──────── Data under study

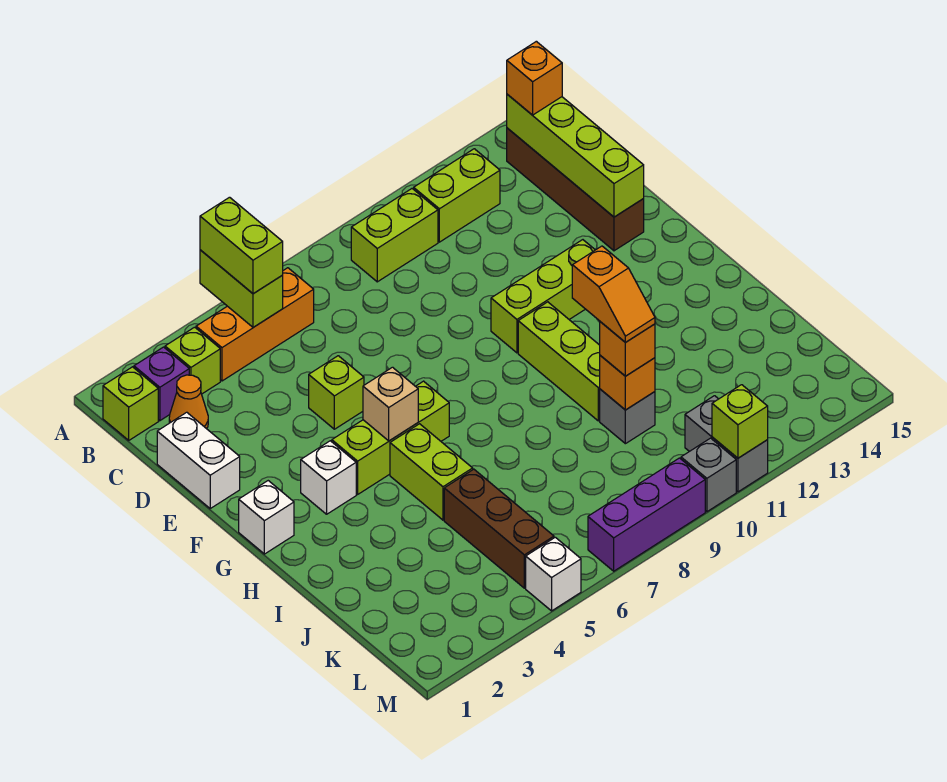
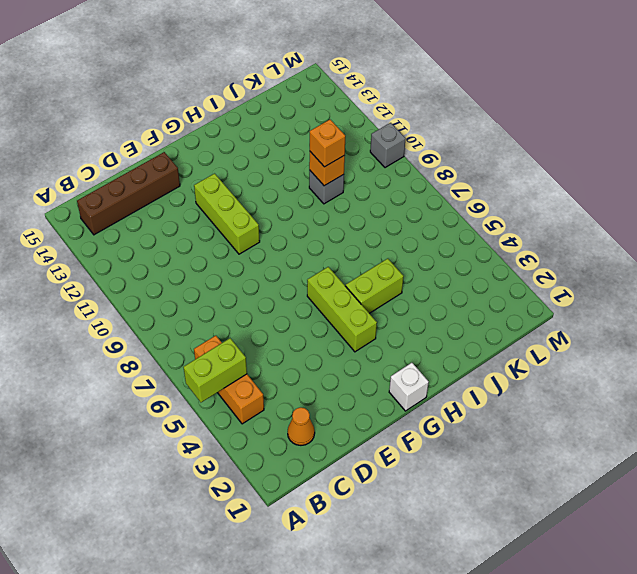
none -> lime brick B1 level 1
none -> purple brick B2 level 1
none -> lime brick B3 level 1
none -> lime brick B9:B10 level 1

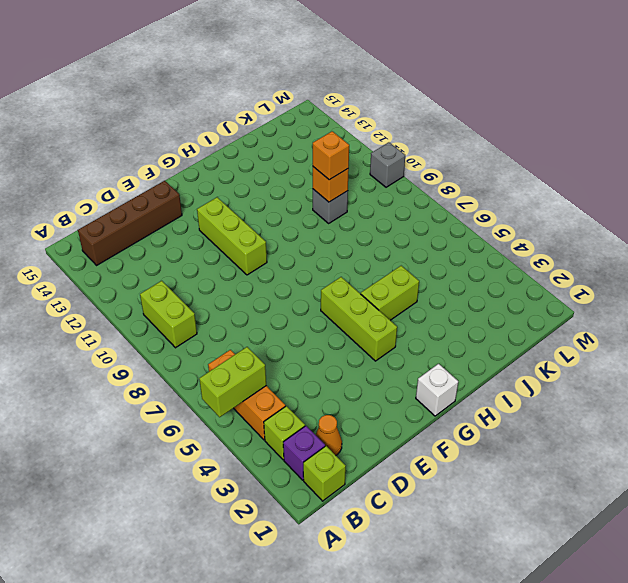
none -> lime brick B11:B12 level 1
none -> white brick D1:E1 level 1
none -> lime brick E5 level 1
none -> white brick G3 level 1

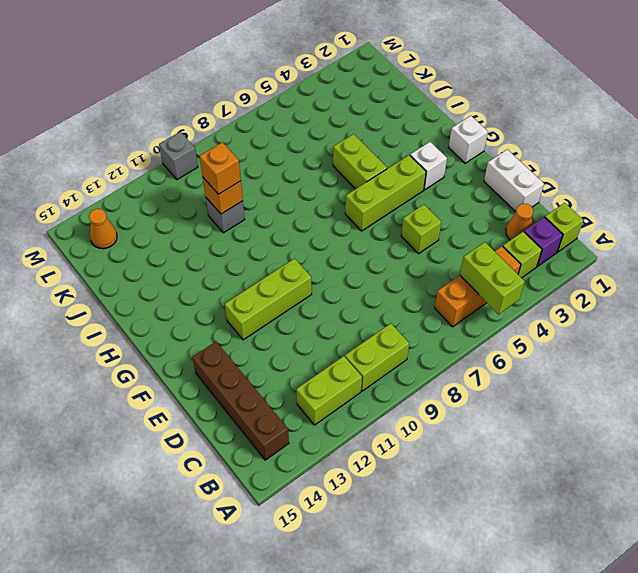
orange cone L14 level 1 -> none
none -> lime brick G10:I10 level 1
none -> brown brick J5:L5 level 1
none -> grey brick L11:M11 level 1
none -> white brick M5 level 1

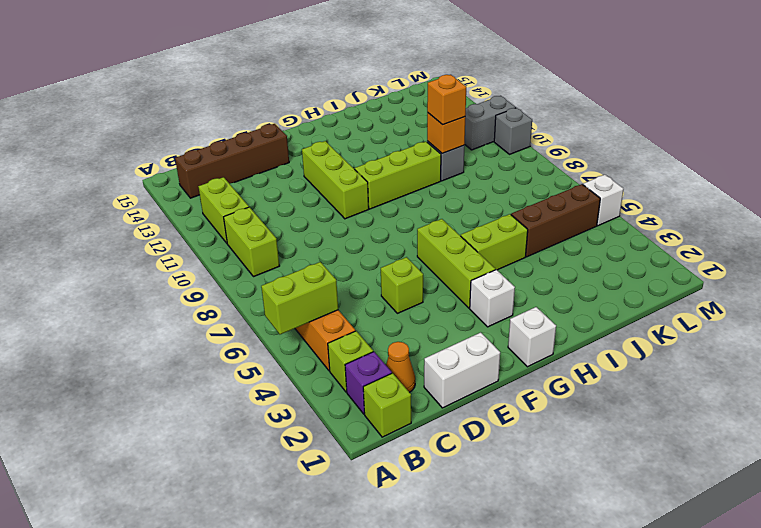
none -> purple brick M7:M9 level 1
none -> lime brick B14:E14 level 2
none -> tan brick G5 level 2
none -> lime brick M11 level 2

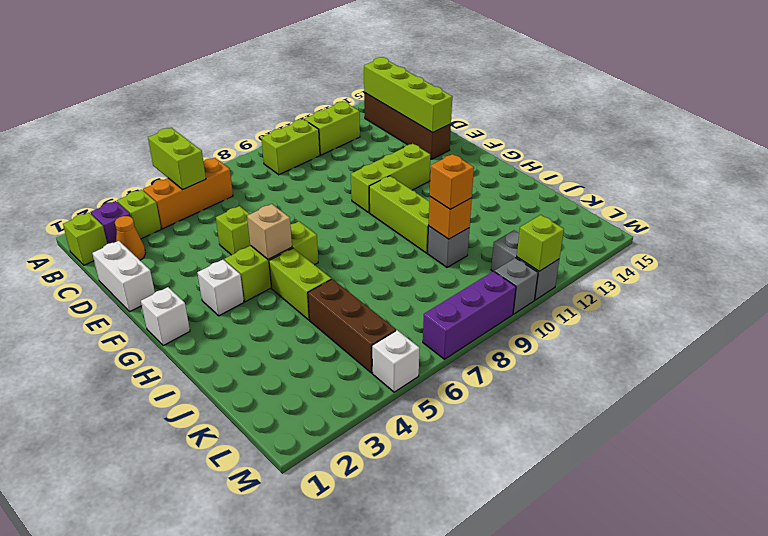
none -> lime brick A5:B5 level 3
none -> orange brick B14 level 3
none -> orange slope I10:J10 level 4 top I

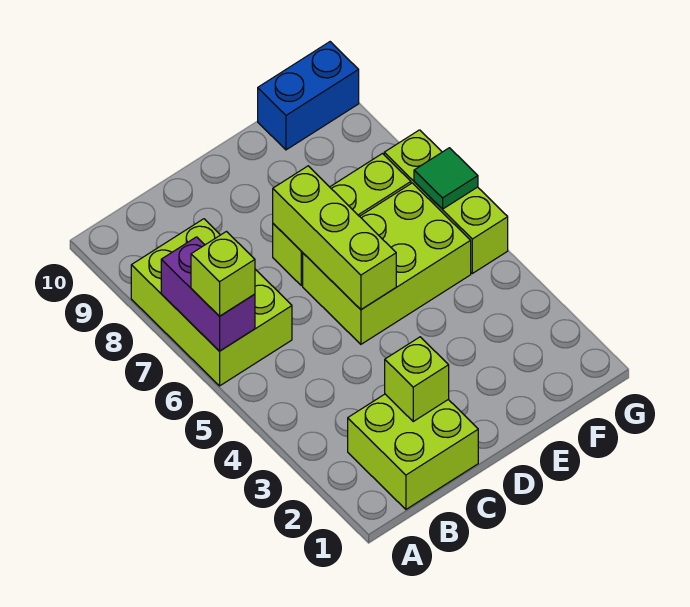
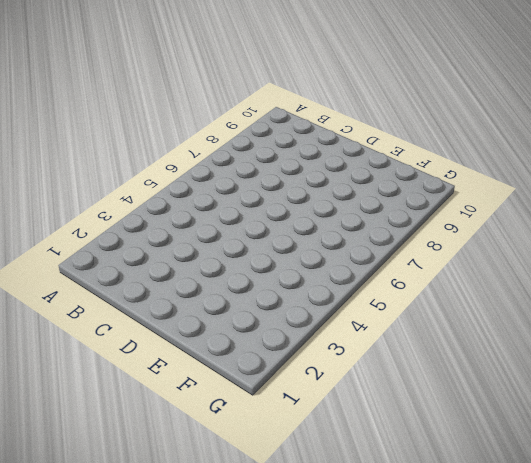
none -> lime brick A6:B8 level 1
none -> lime brick B1:C2 level 1

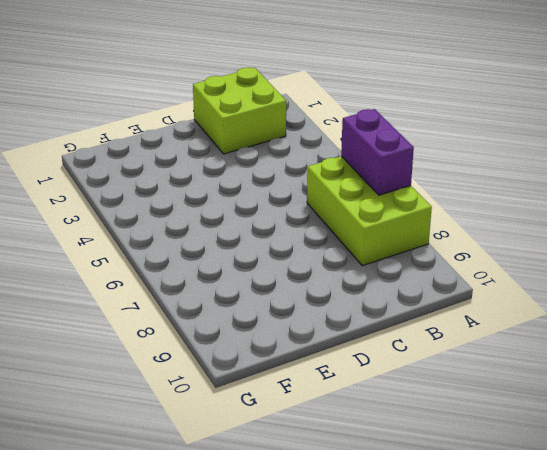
none -> lime brick D5:F6 level 1
none -> lime brick D7:F7 level 1

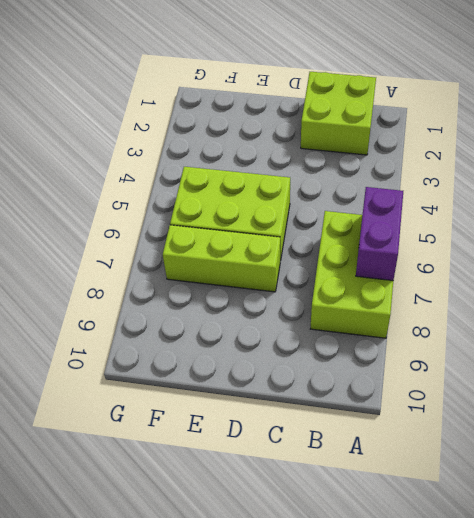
none -> blue brick F10:G10 level 1
none -> lime brick G5:G7 level 1

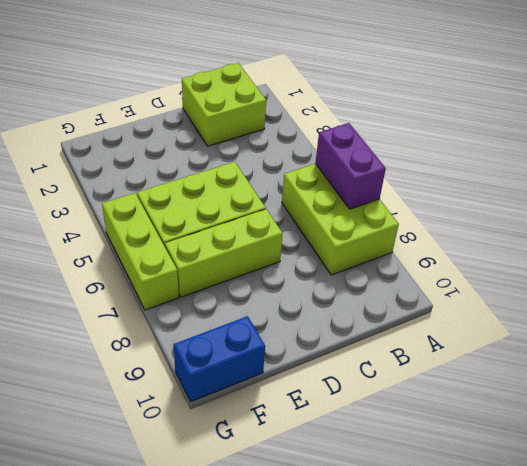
none -> lime brick C2 level 2
none -> lime brick D5:D7 level 2

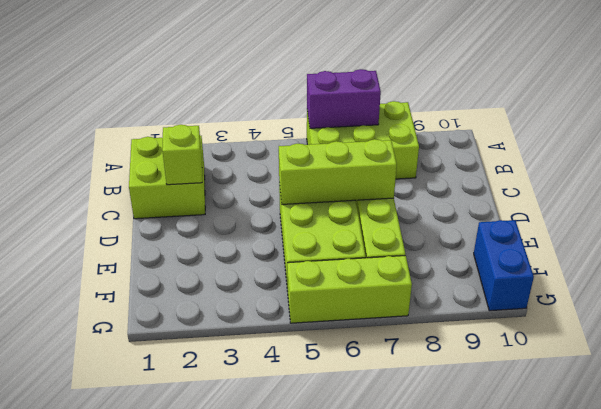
none -> green tile G6 level 2
none -> lime brick A6 level 3

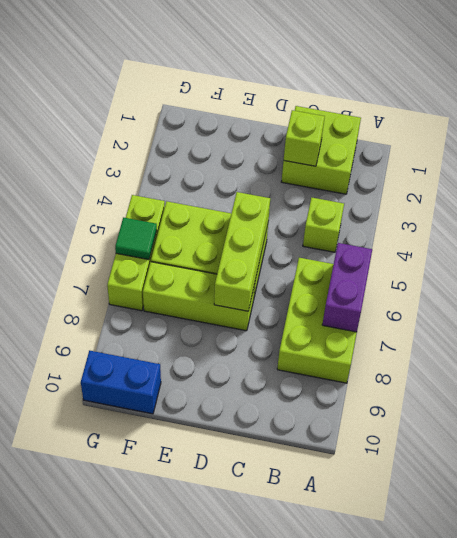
lime brick B4 level 1 -> lime brick A6 level 3

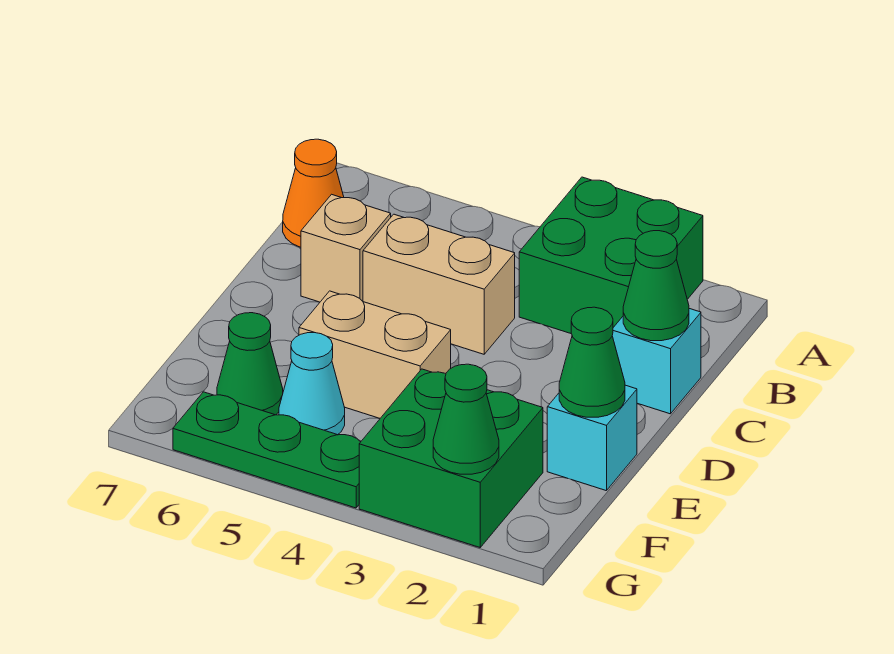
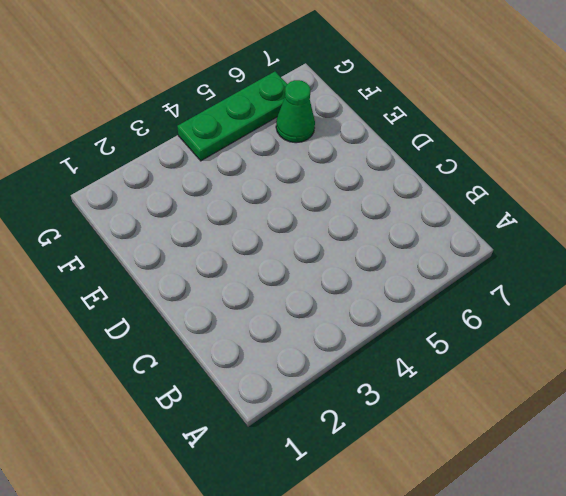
none -> green brick A2:B3 level 1
none -> orange cone B7 level 1
none -> cyan brick C1 level 1

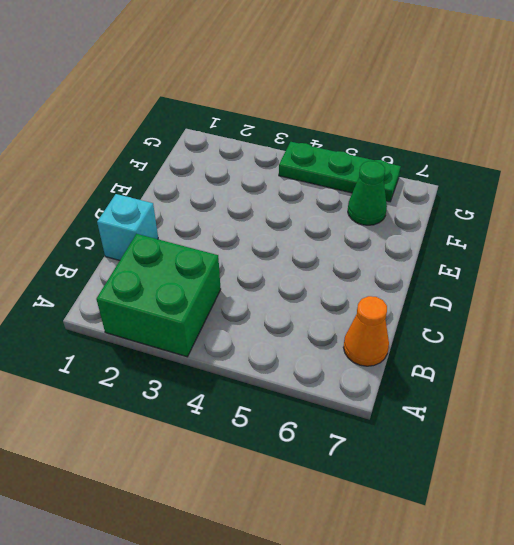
none -> tan brick C4:C5 level 1
none -> tan brick C6 level 1
none -> cyan brick E1 level 1

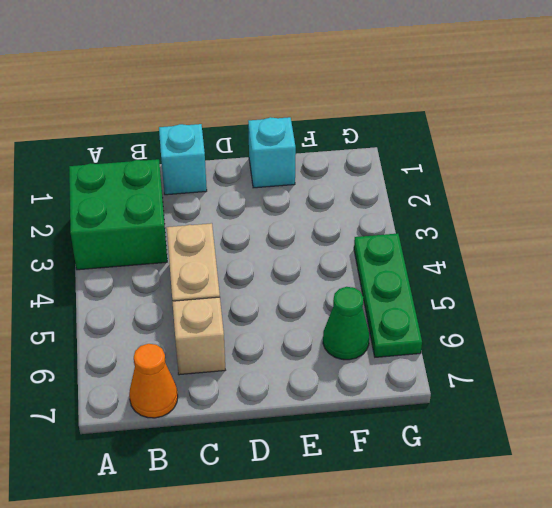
none -> tan brick E4:E5 level 1
none -> green brick F2:G3 level 1
none -> cyan cone F5 level 1

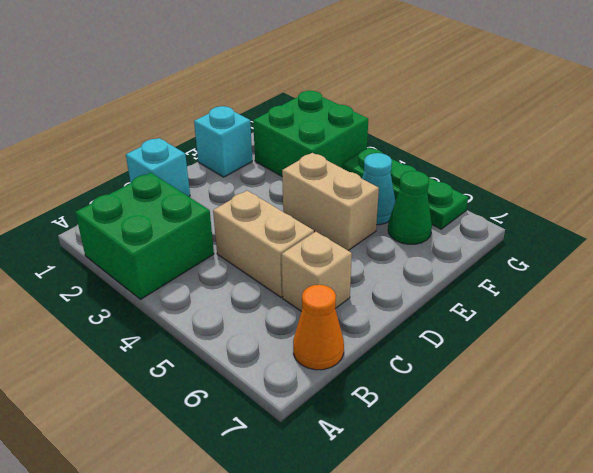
none -> green cone C1 level 2
none -> green cone E1 level 2
none -> green cone G2 level 2

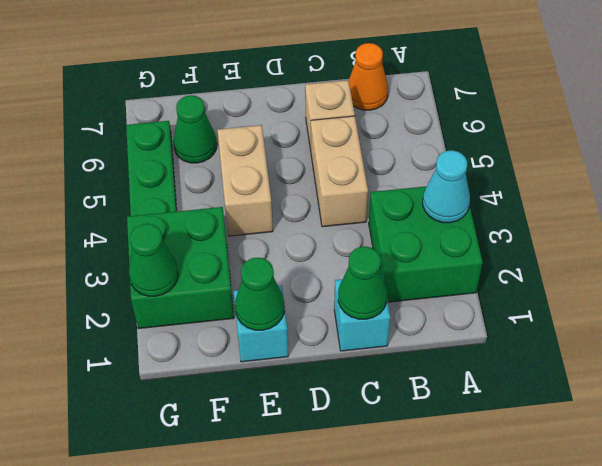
cyan cone A3 level 2 -> cyan cone F5 level 1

────────────────

Could you repeat, exactly, only the lines above starting at the one that has "none -> lime brick M11 level 2" and stopping after the one that has "none -> lime brick A6 level 3", without the pictures?

= Solved problem =
none -> lime brick M11 level 2

none -> lime brick A5:B5 level 3
none -> orange brick B14 level 3
none -> orange slope I10:J10 level 4 top I

none -> lime brick A6:B8 level 1
none -> lime brick B1:C2 level 1

none -> lime brick D5:F6 level 1
none -> lime brick D7:F7 level 1

none -> blue brick F10:G10 level 1
none -> lime brick G5:G7 level 1

none -> lime brick C2 level 2
none -> lime brick D5:D7 level 2

none -> green tile G6 level 2
none -> lime brick A6 level 3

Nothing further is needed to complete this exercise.